**Instructions for the task**
Return every line of the listing that contains the string "instrumentName", matching case exactly.

**Source records**
#####

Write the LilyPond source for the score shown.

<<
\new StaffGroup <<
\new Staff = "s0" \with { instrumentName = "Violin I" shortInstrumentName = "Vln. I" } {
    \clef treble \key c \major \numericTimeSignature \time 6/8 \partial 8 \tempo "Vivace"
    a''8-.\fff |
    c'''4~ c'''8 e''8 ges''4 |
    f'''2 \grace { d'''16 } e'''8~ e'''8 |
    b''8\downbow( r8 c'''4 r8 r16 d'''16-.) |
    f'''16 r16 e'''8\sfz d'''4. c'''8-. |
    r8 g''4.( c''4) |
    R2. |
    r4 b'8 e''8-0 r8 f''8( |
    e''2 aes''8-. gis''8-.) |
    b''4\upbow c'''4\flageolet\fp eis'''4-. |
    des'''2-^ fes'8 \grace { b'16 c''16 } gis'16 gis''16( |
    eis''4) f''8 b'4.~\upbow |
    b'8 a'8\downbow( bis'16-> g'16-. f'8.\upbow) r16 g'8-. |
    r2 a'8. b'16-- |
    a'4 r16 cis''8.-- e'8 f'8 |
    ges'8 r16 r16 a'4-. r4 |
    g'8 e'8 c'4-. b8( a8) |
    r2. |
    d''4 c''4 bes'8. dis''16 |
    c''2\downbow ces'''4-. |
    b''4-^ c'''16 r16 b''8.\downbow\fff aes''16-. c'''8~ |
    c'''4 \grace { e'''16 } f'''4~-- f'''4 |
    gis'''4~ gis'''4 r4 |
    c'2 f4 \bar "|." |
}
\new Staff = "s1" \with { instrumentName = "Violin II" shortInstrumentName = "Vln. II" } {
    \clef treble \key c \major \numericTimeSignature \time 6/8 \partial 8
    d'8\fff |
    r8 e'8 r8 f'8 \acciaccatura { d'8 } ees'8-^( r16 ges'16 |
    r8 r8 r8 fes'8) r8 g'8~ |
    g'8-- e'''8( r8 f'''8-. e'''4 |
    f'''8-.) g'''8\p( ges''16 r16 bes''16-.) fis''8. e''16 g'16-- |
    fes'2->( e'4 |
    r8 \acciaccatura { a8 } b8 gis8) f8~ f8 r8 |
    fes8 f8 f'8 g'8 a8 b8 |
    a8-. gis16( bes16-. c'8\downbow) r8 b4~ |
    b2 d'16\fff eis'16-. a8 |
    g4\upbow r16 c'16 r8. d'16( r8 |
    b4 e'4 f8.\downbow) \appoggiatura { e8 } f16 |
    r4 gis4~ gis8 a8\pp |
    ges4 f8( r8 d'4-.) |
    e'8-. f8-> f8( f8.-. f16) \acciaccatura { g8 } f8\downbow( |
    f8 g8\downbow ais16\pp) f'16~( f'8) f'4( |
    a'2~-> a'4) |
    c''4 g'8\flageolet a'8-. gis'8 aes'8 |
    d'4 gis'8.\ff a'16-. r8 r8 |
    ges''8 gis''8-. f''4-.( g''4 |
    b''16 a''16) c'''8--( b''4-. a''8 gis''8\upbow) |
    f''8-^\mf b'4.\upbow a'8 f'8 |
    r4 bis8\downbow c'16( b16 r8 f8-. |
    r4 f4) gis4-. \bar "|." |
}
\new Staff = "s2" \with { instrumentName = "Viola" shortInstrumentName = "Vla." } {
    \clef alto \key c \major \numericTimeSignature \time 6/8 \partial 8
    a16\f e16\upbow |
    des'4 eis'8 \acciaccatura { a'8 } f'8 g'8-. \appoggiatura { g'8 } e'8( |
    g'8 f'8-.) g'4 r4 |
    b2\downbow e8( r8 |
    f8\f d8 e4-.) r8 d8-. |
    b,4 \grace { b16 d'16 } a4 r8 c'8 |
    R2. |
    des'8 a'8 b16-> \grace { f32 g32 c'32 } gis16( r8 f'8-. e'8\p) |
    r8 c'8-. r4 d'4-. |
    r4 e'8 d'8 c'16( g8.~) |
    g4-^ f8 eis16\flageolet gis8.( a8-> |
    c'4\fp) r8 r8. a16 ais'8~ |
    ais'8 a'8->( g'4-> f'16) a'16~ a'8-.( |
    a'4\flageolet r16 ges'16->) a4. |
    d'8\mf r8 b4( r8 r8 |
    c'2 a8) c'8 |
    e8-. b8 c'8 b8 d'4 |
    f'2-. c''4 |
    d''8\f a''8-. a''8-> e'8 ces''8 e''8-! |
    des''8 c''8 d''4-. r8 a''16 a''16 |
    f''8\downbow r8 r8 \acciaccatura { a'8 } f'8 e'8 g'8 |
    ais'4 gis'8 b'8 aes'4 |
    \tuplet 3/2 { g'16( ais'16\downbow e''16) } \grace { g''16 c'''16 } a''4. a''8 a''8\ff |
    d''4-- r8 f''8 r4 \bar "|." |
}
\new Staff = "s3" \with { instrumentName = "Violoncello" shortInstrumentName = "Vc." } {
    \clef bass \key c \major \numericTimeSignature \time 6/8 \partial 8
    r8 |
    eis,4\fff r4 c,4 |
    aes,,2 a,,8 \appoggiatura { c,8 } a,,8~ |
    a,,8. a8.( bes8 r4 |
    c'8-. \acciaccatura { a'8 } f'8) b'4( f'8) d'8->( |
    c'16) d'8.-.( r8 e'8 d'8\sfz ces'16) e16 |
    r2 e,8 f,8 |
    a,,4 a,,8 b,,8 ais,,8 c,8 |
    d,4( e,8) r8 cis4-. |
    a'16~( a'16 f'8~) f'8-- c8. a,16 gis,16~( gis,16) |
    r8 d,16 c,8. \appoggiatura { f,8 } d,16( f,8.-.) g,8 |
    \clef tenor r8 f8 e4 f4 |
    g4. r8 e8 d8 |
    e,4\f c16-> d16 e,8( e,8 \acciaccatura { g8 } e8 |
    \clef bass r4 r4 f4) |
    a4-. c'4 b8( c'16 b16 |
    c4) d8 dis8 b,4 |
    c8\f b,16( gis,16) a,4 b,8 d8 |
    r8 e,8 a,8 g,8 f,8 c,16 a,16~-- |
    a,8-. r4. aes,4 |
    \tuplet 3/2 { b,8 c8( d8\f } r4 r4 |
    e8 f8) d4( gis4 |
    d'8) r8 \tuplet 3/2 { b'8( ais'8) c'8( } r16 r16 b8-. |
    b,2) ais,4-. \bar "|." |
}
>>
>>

#####

**Exercise output**
\new Staff = "s0" \with { instrumentName = "Violin I" shortInstrumentName = "Vln. I" } {
\new Staff = "s1" \with { instrumentName = "Violin II" shortInstrumentName = "Vln. II" } {
\new Staff = "s2" \with { instrumentName = "Viola" shortInstrumentName = "Vla." } {
\new Staff = "s3" \with { instrumentName = "Violoncello" shortInstrumentName = "Vc." } {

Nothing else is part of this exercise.